> _Given records_
= = =

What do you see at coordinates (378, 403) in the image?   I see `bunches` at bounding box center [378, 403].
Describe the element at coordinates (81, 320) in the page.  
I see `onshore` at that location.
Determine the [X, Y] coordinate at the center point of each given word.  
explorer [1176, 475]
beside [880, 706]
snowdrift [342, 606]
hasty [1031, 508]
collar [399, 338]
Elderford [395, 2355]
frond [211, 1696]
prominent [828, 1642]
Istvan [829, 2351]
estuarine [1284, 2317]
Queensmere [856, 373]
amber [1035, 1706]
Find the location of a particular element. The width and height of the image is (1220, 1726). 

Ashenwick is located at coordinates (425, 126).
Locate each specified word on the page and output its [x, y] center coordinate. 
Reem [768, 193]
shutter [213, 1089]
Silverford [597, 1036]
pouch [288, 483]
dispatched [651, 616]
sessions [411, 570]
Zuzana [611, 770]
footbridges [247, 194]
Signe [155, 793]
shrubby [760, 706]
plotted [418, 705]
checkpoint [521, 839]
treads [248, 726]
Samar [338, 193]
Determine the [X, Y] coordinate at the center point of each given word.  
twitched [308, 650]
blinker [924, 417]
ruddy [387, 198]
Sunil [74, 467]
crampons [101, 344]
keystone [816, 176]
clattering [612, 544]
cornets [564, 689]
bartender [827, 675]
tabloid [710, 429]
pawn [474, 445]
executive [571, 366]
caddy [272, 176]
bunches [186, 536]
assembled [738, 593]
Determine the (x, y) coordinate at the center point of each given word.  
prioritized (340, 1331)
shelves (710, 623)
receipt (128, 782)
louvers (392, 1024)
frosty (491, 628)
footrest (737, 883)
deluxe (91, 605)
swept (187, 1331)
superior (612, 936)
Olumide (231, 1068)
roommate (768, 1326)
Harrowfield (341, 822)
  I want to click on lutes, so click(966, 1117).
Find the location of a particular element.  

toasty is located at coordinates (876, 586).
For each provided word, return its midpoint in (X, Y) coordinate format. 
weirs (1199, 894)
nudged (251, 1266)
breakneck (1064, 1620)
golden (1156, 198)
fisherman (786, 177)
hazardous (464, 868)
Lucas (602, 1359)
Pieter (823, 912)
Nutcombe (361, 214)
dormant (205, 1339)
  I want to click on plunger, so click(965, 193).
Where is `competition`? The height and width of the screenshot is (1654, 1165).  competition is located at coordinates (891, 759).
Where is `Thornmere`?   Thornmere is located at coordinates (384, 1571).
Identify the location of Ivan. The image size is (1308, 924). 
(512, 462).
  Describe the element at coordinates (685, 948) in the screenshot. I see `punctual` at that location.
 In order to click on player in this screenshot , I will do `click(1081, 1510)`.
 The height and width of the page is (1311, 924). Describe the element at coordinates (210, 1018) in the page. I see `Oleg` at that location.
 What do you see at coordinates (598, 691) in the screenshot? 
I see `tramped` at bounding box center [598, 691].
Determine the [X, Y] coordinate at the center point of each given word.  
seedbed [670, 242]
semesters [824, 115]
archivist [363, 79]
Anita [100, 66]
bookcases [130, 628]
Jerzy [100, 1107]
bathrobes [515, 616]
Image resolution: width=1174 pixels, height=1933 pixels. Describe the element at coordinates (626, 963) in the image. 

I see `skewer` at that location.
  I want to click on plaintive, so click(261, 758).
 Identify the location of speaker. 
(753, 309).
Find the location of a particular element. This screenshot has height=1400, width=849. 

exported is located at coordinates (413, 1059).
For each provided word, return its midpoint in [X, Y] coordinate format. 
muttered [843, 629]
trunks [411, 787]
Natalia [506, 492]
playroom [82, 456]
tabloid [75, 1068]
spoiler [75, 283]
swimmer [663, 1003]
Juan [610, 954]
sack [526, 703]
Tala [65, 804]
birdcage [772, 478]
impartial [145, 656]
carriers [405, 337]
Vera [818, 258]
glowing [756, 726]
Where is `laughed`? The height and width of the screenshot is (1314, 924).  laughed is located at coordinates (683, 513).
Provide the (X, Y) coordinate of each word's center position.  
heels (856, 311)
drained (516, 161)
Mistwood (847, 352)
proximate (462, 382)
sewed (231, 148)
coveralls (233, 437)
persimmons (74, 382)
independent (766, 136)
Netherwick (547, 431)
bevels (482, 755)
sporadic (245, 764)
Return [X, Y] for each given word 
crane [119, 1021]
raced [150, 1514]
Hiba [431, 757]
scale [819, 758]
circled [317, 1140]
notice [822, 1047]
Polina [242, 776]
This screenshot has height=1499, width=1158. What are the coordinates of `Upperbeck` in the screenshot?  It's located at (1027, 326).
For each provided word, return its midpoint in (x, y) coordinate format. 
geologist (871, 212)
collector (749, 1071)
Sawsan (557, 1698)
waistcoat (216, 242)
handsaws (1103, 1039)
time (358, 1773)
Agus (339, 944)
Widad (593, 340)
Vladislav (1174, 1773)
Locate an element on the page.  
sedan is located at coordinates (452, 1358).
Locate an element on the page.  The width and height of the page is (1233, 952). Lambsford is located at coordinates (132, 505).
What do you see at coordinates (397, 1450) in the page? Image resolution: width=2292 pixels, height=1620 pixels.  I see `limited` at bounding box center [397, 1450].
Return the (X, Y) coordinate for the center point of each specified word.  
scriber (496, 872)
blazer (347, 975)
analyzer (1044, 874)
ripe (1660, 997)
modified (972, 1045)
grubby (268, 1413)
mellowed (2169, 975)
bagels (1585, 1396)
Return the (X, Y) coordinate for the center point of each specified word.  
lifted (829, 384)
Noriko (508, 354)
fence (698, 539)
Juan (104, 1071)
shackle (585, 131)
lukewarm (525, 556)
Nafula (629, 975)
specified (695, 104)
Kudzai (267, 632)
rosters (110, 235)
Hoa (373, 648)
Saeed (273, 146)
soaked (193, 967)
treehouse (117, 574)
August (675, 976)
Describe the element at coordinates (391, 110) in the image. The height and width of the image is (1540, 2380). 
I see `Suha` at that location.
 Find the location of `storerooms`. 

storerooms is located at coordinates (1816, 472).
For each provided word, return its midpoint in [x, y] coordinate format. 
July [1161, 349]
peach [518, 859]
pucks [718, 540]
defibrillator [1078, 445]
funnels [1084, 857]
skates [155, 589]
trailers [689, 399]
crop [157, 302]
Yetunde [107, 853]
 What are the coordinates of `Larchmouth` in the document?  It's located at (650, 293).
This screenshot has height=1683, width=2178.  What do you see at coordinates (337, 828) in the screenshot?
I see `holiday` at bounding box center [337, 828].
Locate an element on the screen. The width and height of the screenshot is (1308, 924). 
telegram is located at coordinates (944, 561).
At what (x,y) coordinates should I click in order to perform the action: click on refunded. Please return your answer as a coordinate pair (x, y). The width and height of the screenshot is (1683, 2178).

= = =

> _What to work on_
Reproduce all of the material above word for word, keeping every line in its original order.

> _Result of the exercise_
What do you see at coordinates (378, 403) in the image?   I see `bunches` at bounding box center [378, 403].
Describe the element at coordinates (81, 320) in the page.  
I see `onshore` at that location.
Determine the [X, Y] coordinate at the center point of each given word.  
explorer [1176, 475]
beside [880, 706]
snowdrift [342, 606]
hasty [1031, 508]
collar [399, 338]
Elderford [395, 2355]
frond [211, 1696]
prominent [828, 1642]
Istvan [829, 2351]
estuarine [1284, 2317]
Queensmere [856, 373]
amber [1035, 1706]
Find the location of a particular element. The width and height of the image is (1220, 1726). 

Ashenwick is located at coordinates (425, 126).
Locate each specified word on the page and output its [x, y] center coordinate. 
Reem [768, 193]
shutter [213, 1089]
Silverford [597, 1036]
pouch [288, 483]
dispatched [651, 616]
sessions [411, 570]
Zuzana [611, 770]
footbridges [247, 194]
Signe [155, 793]
shrubby [760, 706]
plotted [418, 705]
checkpoint [521, 839]
treads [248, 726]
Samar [338, 193]
Determine the [X, Y] coordinate at the center point of each given word.  
twitched [308, 650]
blinker [924, 417]
ruddy [387, 198]
Sunil [74, 467]
crampons [101, 344]
keystone [816, 176]
clattering [612, 544]
cornets [564, 689]
bartender [827, 675]
tabloid [710, 429]
pawn [474, 445]
executive [571, 366]
caddy [272, 176]
bunches [186, 536]
assembled [738, 593]
Determine the (x, y) coordinate at the center point of each given word.  
prioritized (340, 1331)
shelves (710, 623)
receipt (128, 782)
louvers (392, 1024)
frosty (491, 628)
footrest (737, 883)
deluxe (91, 605)
swept (187, 1331)
superior (612, 936)
Olumide (231, 1068)
roommate (768, 1326)
Harrowfield (341, 822)
  I want to click on lutes, so click(966, 1117).
Find the location of a particular element.  

toasty is located at coordinates (876, 586).
For each provided word, return its midpoint in (X, Y) coordinate format. 
weirs (1199, 894)
nudged (251, 1266)
breakneck (1064, 1620)
golden (1156, 198)
fisherman (786, 177)
hazardous (464, 868)
Lucas (602, 1359)
Pieter (823, 912)
Nutcombe (361, 214)
dormant (205, 1339)
  I want to click on plunger, so click(965, 193).
Where is `competition`? The height and width of the screenshot is (1654, 1165).  competition is located at coordinates (891, 759).
Where is `Thornmere`?   Thornmere is located at coordinates (384, 1571).
Identify the location of Ivan. The image size is (1308, 924). 
(512, 462).
  Describe the element at coordinates (685, 948) in the screenshot. I see `punctual` at that location.
 In order to click on player in this screenshot , I will do `click(1081, 1510)`.
 The height and width of the page is (1311, 924). Describe the element at coordinates (210, 1018) in the page. I see `Oleg` at that location.
 What do you see at coordinates (598, 691) in the screenshot? 
I see `tramped` at bounding box center [598, 691].
Determine the [X, Y] coordinate at the center point of each given word.  
seedbed [670, 242]
semesters [824, 115]
archivist [363, 79]
Anita [100, 66]
bookcases [130, 628]
Jerzy [100, 1107]
bathrobes [515, 616]
Image resolution: width=1174 pixels, height=1933 pixels. Describe the element at coordinates (626, 963) in the image. 

I see `skewer` at that location.
  I want to click on plaintive, so click(261, 758).
 Identify the location of speaker. 
(753, 309).
Find the location of a particular element. This screenshot has height=1400, width=849. 

exported is located at coordinates (413, 1059).
For each provided word, return its midpoint in [X, Y] coordinate format. 
muttered [843, 629]
trunks [411, 787]
Natalia [506, 492]
playroom [82, 456]
tabloid [75, 1068]
spoiler [75, 283]
swimmer [663, 1003]
Juan [610, 954]
sack [526, 703]
Tala [65, 804]
birdcage [772, 478]
impartial [145, 656]
carriers [405, 337]
Vera [818, 258]
glowing [756, 726]
Where is `laughed`? The height and width of the screenshot is (1314, 924).  laughed is located at coordinates (683, 513).
Provide the (X, Y) coordinate of each word's center position.  
heels (856, 311)
drained (516, 161)
Mistwood (847, 352)
proximate (462, 382)
sewed (231, 148)
coveralls (233, 437)
persimmons (74, 382)
independent (766, 136)
Netherwick (547, 431)
bevels (482, 755)
sporadic (245, 764)
Return [X, Y] for each given word 
crane [119, 1021]
raced [150, 1514]
Hiba [431, 757]
scale [819, 758]
circled [317, 1140]
notice [822, 1047]
Polina [242, 776]
This screenshot has height=1499, width=1158. What are the coordinates of `Upperbeck` in the screenshot?  It's located at (1027, 326).
For each provided word, return its midpoint in (x, y) coordinate format. 
geologist (871, 212)
collector (749, 1071)
Sawsan (557, 1698)
waistcoat (216, 242)
handsaws (1103, 1039)
time (358, 1773)
Agus (339, 944)
Widad (593, 340)
Vladislav (1174, 1773)
Locate an element on the page.  
sedan is located at coordinates (452, 1358).
Locate an element on the page.  The width and height of the page is (1233, 952). Lambsford is located at coordinates (132, 505).
What do you see at coordinates (397, 1450) in the page? Image resolution: width=2292 pixels, height=1620 pixels.  I see `limited` at bounding box center [397, 1450].
Return the (X, Y) coordinate for the center point of each specified word.  
scriber (496, 872)
blazer (347, 975)
analyzer (1044, 874)
ripe (1660, 997)
modified (972, 1045)
grubby (268, 1413)
mellowed (2169, 975)
bagels (1585, 1396)
Return the (X, Y) coordinate for the center point of each specified word.  
lifted (829, 384)
Noriko (508, 354)
fence (698, 539)
Juan (104, 1071)
shackle (585, 131)
lukewarm (525, 556)
Nafula (629, 975)
specified (695, 104)
Kudzai (267, 632)
rosters (110, 235)
Hoa (373, 648)
Saeed (273, 146)
soaked (193, 967)
treehouse (117, 574)
August (675, 976)
Describe the element at coordinates (391, 110) in the image. The height and width of the image is (1540, 2380). 
I see `Suha` at that location.
 Find the location of `storerooms`. 

storerooms is located at coordinates (1816, 472).
For each provided word, return its midpoint in [x, y] coordinate format. 
July [1161, 349]
peach [518, 859]
pucks [718, 540]
defibrillator [1078, 445]
funnels [1084, 857]
skates [155, 589]
trailers [689, 399]
crop [157, 302]
Yetunde [107, 853]
 What are the coordinates of `Larchmouth` in the document?  It's located at (650, 293).
This screenshot has height=1683, width=2178.  What do you see at coordinates (337, 828) in the screenshot?
I see `holiday` at bounding box center [337, 828].
Locate an element on the screen. The width and height of the screenshot is (1308, 924). 
telegram is located at coordinates (944, 561).
At what (x,y) coordinates should I click in order to perform the action: click on refunded. Please return your answer as a coordinate pair (x, y). The width and height of the screenshot is (1683, 2178).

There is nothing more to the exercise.